Return the exact lines spanning from the line with "tan brick B6:C8" through the last line of the entries, boundaries included, and no others.

| The data |
++++++++++

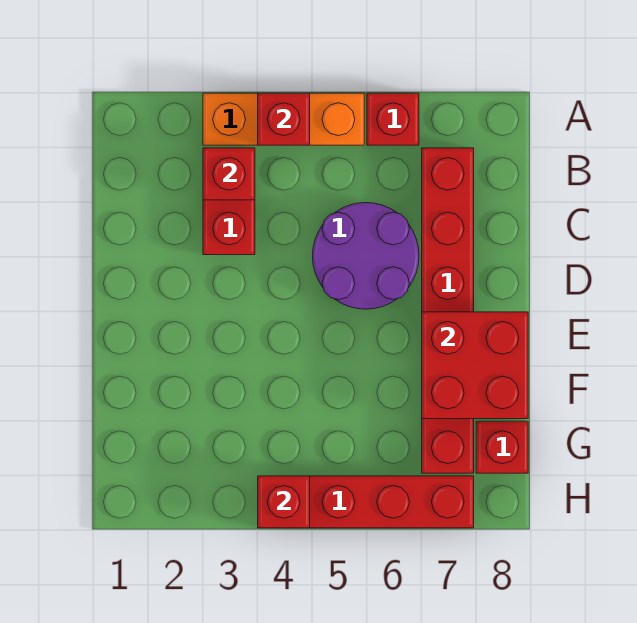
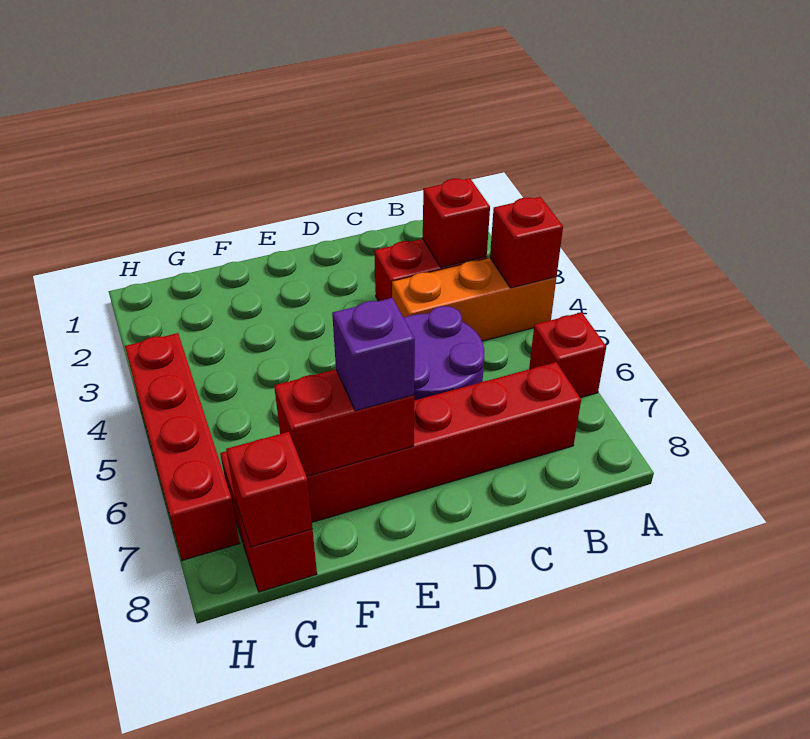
orange brick A3:A5 level 1 -> orange brick A4:C4 level 1
red brick E7:F8 level 2 -> red brick E7:F7 level 2
none -> purple brick E7 level 3
red brick H4 level 2 -> red brick G8 level 2

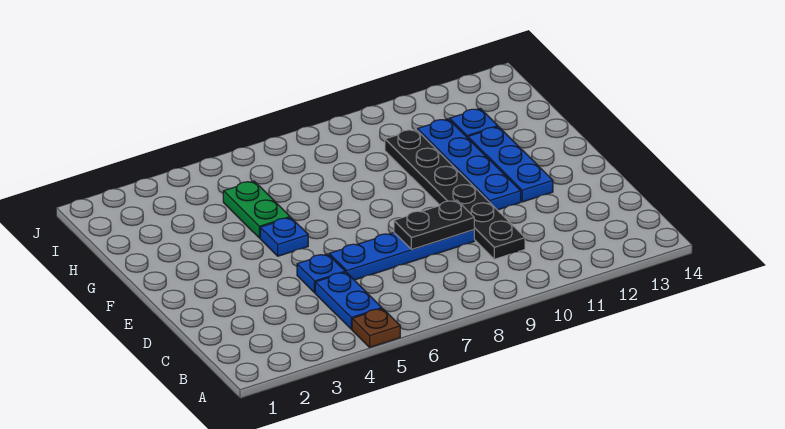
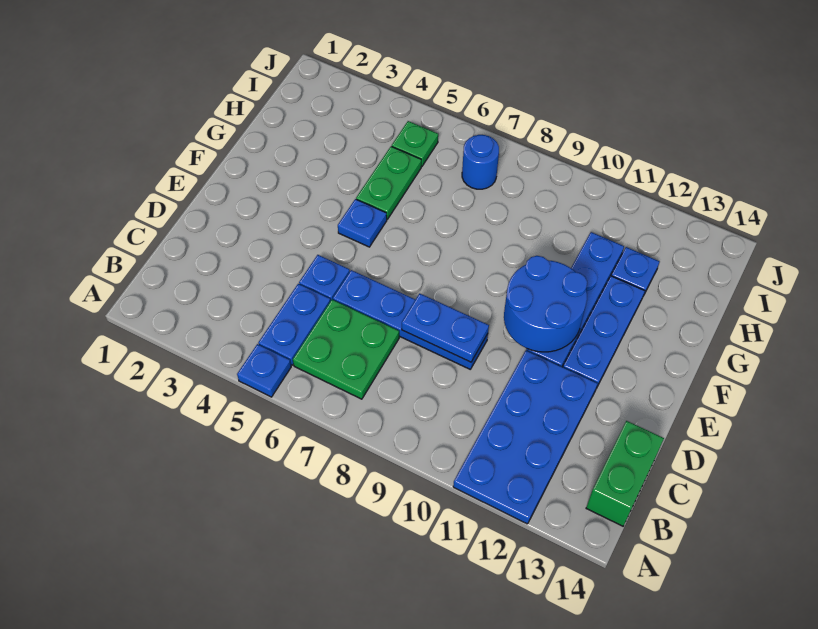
brown plate A5 level 1 -> blue plate A5 level 1
none -> blue plate A11:D12 level 1
none -> green plate B6:C7 level 1
none -> green brick B14:C14 level 1
black plate C10:H10 level 1 -> none
black plate D8:D9 level 2 -> blue plate D8:D9 level 2
none -> blue round brick E10:F11 level 2
none -> green plate I5 level 1
none -> blue round brick I7 level 1

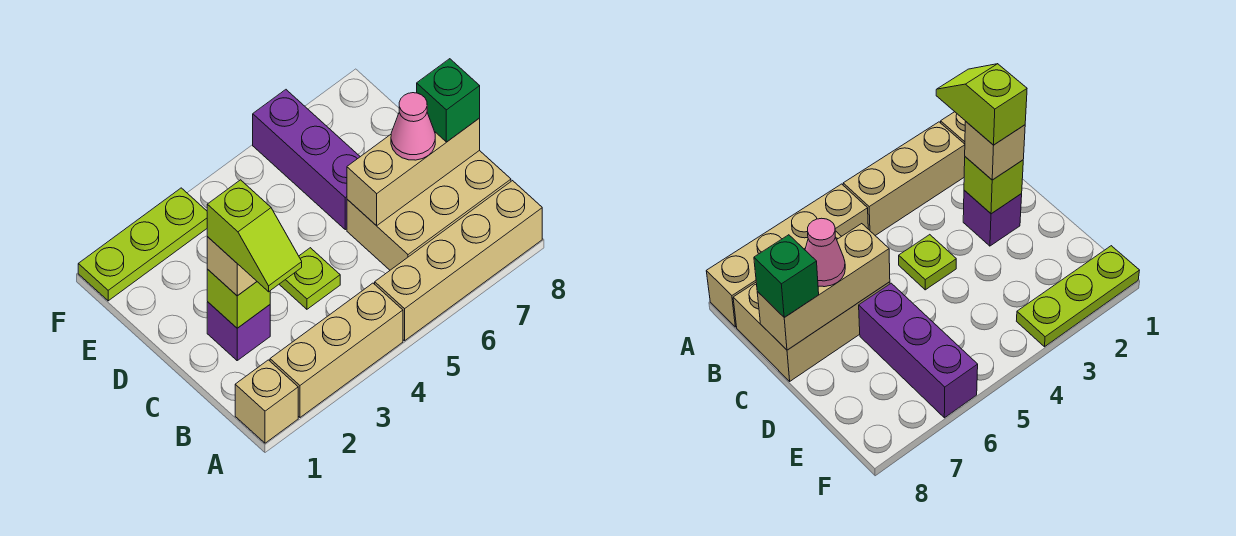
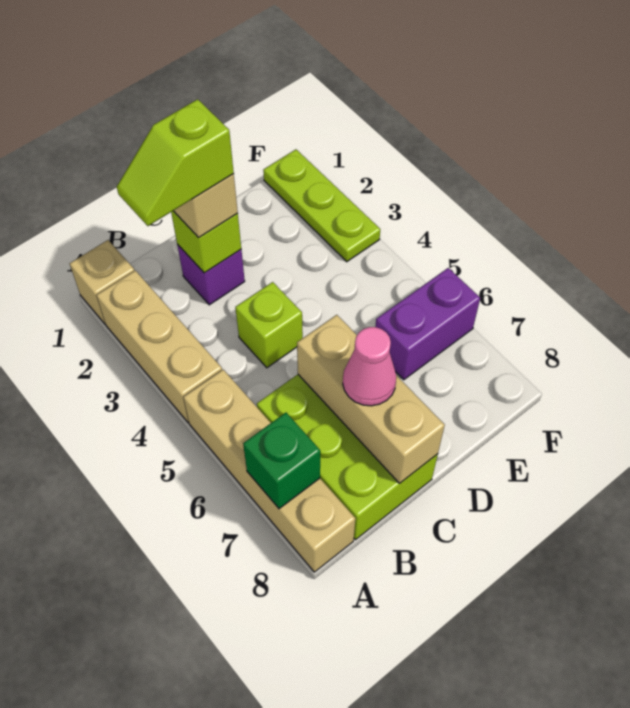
tan brick B6:C8 level 1 -> lime brick B6:C8 level 1
lime plate C4 level 1 -> lime brick C4 level 1
green brick C8 level 3 -> green brick A7 level 2
purple brick D6:F6 level 1 -> purple brick E6:F6 level 1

++++++++++

| Your solution |
tan brick B6:C8 level 1 -> lime brick B6:C8 level 1
lime plate C4 level 1 -> lime brick C4 level 1
green brick C8 level 3 -> green brick A7 level 2
purple brick D6:F6 level 1 -> purple brick E6:F6 level 1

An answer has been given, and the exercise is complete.